Try it: Check each line of the records below for the word "phone" and copy those where it appears.

#### Provided data

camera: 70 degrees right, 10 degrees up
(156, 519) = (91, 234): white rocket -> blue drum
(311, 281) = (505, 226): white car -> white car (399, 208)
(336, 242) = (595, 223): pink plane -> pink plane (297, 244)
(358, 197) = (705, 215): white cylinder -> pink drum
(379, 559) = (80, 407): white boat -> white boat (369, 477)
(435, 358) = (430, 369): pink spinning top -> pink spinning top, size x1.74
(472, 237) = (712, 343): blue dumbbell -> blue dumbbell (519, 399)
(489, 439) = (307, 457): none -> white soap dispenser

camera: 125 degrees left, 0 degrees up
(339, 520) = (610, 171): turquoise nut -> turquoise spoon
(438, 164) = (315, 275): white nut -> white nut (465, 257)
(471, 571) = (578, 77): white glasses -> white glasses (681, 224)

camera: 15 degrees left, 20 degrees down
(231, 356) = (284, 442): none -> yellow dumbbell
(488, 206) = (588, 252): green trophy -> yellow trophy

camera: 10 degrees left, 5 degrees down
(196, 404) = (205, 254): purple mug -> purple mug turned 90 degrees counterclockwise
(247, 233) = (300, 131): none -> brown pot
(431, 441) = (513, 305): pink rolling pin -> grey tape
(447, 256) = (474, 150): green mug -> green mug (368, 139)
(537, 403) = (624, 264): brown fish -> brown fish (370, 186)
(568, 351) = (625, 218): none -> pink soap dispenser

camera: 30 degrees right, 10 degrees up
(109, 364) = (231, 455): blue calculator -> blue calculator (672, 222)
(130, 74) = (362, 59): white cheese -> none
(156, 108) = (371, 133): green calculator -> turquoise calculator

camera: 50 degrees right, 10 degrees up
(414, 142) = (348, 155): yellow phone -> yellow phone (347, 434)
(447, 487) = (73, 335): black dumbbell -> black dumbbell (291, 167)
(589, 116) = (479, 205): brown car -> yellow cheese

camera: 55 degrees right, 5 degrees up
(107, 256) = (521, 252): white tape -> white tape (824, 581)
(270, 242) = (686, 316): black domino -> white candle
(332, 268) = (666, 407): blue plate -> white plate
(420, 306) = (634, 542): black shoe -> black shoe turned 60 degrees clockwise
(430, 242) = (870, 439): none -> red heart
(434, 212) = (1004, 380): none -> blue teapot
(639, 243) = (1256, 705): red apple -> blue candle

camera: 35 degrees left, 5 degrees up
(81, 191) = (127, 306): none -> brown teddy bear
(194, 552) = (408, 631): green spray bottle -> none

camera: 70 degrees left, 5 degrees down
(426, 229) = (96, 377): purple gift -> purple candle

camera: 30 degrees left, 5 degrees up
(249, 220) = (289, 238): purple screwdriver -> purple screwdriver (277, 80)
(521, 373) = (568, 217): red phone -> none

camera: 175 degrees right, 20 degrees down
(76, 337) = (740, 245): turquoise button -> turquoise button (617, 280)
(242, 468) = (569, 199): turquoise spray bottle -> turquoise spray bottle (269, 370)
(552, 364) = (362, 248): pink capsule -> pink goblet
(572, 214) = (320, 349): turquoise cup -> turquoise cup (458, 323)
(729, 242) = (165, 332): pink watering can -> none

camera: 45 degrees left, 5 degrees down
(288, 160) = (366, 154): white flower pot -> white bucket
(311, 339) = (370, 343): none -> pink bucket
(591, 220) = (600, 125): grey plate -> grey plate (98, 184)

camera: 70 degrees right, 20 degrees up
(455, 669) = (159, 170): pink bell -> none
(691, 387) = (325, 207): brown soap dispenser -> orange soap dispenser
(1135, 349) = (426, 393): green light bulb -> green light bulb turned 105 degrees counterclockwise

########

Response below:
(414, 142) = (348, 155): yellow phone -> yellow phone (347, 434)
(521, 373) = (568, 217): red phone -> none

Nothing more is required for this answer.